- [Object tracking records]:
┄┄┄┄┄┄┄┄┄┄

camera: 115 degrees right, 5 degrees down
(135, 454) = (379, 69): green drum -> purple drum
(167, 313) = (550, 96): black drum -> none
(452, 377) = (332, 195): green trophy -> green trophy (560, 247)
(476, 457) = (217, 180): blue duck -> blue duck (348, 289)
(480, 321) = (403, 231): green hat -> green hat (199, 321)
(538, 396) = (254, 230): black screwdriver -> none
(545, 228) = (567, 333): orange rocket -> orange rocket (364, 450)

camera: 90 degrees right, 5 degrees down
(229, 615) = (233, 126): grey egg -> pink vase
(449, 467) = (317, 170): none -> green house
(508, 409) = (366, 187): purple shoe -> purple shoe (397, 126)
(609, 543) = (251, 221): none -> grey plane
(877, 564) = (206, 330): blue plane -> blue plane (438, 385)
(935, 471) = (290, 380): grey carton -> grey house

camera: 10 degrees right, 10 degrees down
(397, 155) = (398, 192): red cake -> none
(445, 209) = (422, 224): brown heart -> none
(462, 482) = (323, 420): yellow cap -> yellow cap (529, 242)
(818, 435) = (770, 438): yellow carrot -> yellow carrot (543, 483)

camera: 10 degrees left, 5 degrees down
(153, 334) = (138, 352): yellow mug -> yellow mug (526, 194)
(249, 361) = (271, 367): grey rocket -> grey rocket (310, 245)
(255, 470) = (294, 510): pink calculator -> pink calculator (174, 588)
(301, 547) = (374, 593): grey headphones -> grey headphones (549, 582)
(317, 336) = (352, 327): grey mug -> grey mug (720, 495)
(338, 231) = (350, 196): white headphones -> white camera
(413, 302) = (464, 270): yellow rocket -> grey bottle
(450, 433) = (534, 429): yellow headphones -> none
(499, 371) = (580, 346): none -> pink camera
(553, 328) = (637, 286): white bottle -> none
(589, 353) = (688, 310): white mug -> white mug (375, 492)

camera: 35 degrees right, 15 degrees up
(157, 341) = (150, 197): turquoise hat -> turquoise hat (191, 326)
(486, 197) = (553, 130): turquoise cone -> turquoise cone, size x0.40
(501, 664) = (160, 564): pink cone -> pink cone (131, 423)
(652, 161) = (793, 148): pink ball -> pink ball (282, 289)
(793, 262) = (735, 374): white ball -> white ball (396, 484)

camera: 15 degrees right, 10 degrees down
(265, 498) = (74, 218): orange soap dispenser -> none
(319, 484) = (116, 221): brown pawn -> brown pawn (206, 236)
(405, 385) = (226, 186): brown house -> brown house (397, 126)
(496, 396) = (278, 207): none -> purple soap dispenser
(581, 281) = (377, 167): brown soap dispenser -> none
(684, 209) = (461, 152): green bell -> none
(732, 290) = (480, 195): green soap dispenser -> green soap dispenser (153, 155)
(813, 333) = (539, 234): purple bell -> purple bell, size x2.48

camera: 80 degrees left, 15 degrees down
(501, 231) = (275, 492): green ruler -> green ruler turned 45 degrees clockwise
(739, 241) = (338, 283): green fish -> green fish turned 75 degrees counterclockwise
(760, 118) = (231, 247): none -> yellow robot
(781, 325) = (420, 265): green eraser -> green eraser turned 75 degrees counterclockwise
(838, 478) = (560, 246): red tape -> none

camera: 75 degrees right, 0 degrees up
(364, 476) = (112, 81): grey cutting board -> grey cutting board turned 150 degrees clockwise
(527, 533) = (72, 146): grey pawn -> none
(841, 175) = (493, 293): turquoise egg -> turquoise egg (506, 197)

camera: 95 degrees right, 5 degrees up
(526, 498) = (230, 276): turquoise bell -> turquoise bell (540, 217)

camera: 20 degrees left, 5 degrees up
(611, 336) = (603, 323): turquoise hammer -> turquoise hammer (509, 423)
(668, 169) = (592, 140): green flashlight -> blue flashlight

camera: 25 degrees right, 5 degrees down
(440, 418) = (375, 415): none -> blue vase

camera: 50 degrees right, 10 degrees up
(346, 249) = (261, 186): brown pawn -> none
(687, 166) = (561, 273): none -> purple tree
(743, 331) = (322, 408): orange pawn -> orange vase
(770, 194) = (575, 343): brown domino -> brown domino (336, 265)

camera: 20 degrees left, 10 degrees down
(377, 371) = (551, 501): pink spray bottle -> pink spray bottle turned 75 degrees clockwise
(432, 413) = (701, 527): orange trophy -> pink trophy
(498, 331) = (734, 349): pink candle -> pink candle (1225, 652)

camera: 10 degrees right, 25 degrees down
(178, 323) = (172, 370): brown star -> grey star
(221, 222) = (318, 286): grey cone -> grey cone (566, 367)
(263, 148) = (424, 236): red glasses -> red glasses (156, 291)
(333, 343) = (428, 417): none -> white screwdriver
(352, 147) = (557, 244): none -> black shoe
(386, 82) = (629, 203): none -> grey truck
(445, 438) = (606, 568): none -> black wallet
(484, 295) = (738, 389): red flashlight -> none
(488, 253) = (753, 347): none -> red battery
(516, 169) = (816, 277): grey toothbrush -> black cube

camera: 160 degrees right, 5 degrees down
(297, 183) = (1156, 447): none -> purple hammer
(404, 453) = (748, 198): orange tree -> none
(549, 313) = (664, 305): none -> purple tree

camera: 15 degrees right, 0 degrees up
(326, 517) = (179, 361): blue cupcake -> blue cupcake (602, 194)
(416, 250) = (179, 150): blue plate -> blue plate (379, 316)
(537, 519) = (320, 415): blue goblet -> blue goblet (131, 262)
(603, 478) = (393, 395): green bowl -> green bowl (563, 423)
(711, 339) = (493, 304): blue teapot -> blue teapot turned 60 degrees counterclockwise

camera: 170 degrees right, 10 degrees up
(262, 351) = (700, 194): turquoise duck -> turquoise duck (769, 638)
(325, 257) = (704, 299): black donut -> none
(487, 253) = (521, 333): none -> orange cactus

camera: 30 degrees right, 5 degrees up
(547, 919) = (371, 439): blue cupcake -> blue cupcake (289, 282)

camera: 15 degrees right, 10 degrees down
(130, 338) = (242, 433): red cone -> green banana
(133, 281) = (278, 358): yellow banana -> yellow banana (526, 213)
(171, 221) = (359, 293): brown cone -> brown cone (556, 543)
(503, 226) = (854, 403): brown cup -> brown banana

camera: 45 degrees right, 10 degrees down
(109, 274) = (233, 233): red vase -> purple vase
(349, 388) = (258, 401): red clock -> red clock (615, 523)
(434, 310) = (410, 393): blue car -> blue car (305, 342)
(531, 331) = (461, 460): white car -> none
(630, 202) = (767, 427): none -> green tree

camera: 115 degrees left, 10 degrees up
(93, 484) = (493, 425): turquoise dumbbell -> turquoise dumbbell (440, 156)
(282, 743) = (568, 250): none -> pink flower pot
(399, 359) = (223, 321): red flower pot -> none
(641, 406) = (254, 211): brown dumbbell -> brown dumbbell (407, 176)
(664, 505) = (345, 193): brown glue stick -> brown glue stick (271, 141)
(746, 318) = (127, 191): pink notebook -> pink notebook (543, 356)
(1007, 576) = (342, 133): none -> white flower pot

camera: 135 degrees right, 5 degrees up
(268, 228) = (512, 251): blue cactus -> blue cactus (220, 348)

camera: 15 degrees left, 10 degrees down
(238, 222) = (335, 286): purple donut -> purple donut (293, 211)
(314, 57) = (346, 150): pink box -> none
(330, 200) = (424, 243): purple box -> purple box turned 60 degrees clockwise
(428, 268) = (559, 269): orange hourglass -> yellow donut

┄┄┄┄┄┄┄┄┄┄

- [About this task]: Where a line of the records contains the word "cupcake", copy that line.

- [Answer area]:
(326, 517) = (179, 361): blue cupcake -> blue cupcake (602, 194)
(547, 919) = (371, 439): blue cupcake -> blue cupcake (289, 282)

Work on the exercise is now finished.